What is expected: The answer must be a single number: how many lines in the entries hold the string "DGND".

Data for analysis:
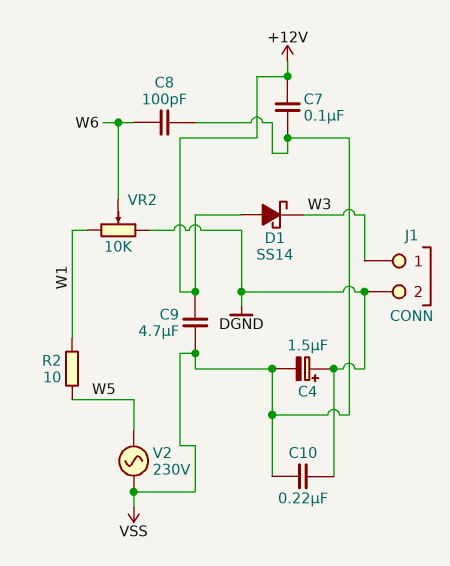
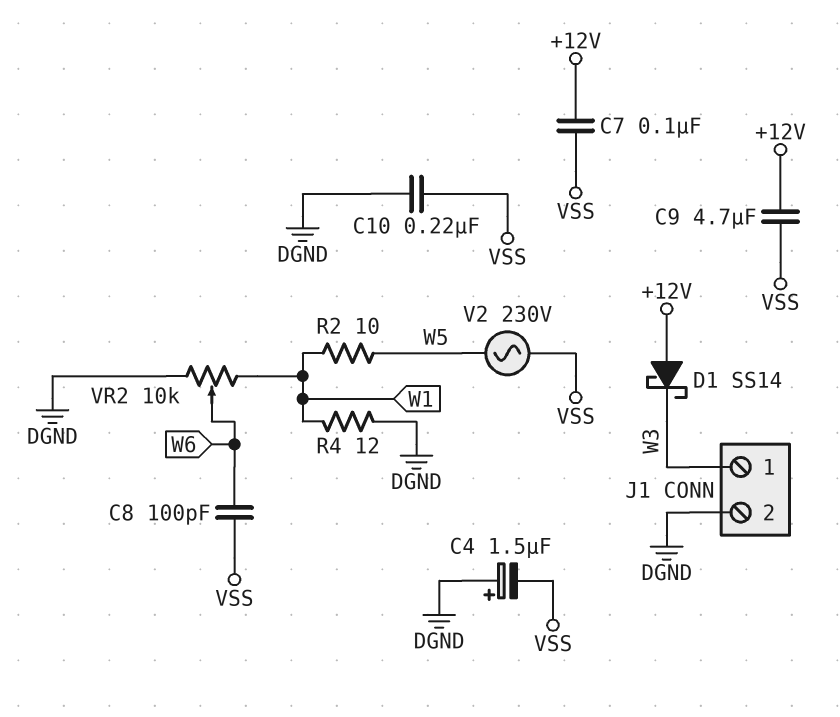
R4: none -> 12 (DGND, W1)

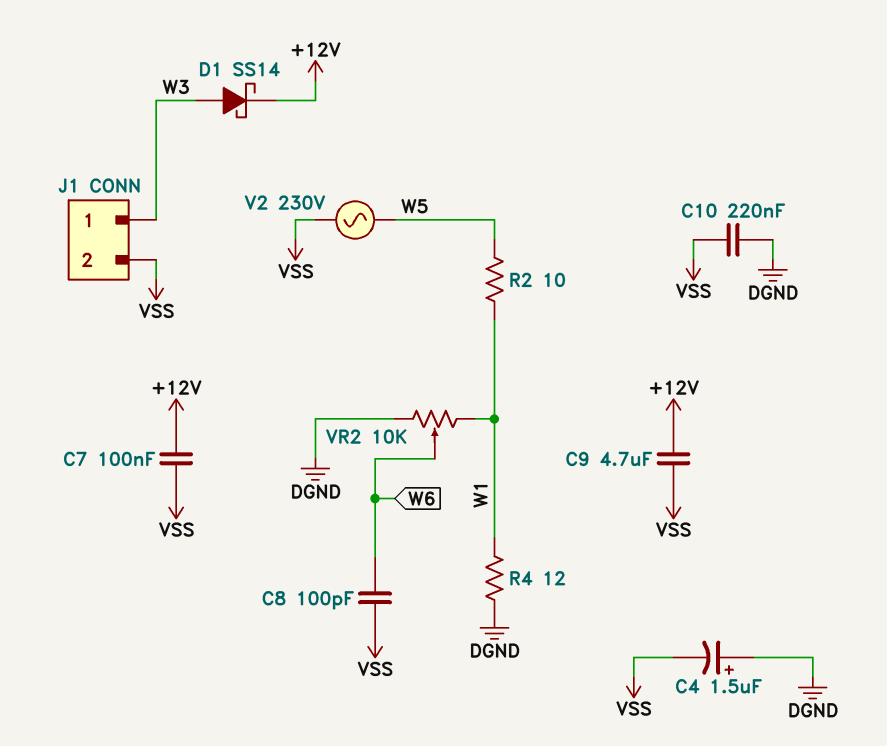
D1: schottky SS14 (A +12V, K W3) -> schottky SS14 (A W3, K +12V)
J1 pin 2: DGND -> VSS

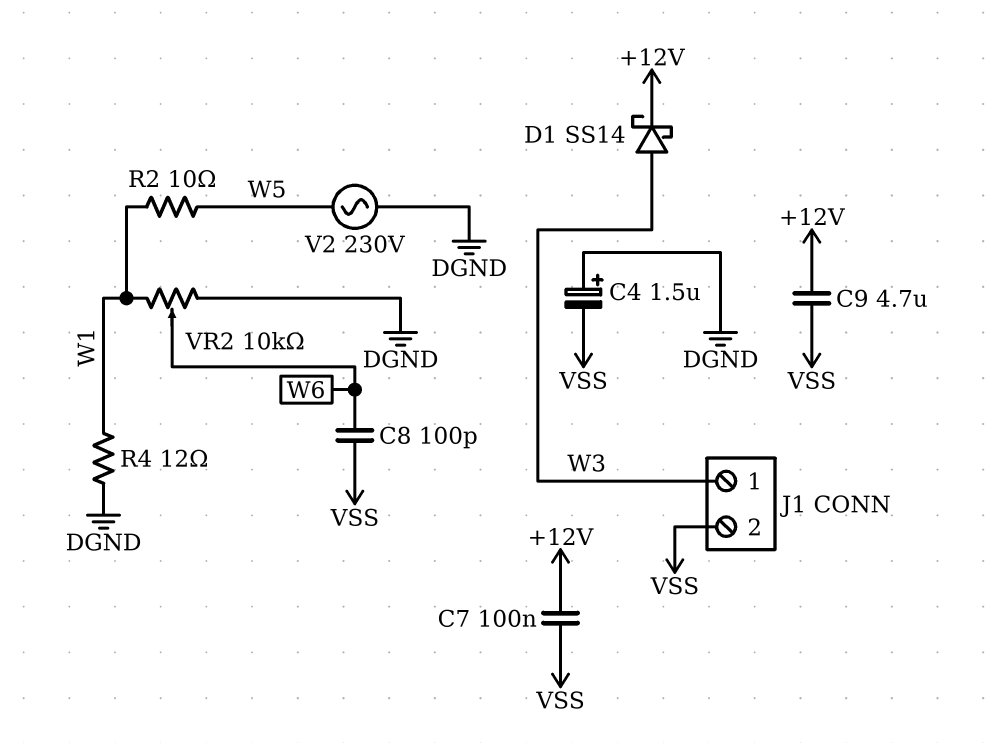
C10: 220nF (DGND, VSS) -> none
V2: AC 230V (VSS, W5) -> AC 230V (DGND, W5)

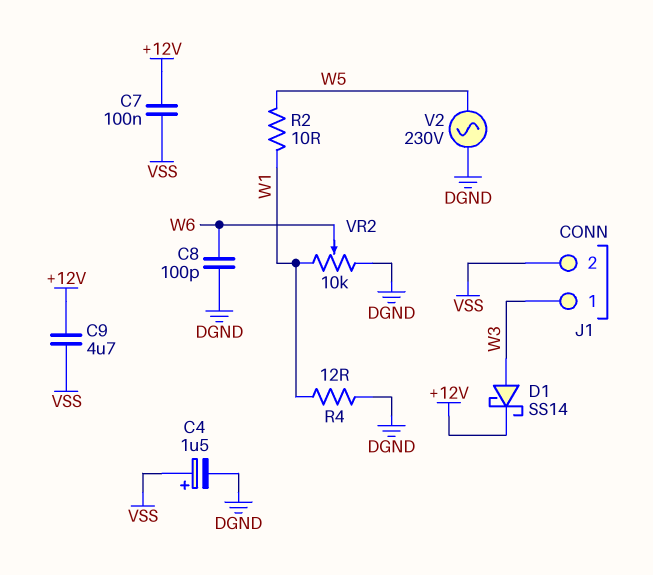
C4: 1.5uF (plus DGND, minus VSS) -> 1.5uF (plus VSS, minus DGND)
C8: 100pF (VSS, W6) -> 100pF (DGND, W6)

Solution to the problem: 6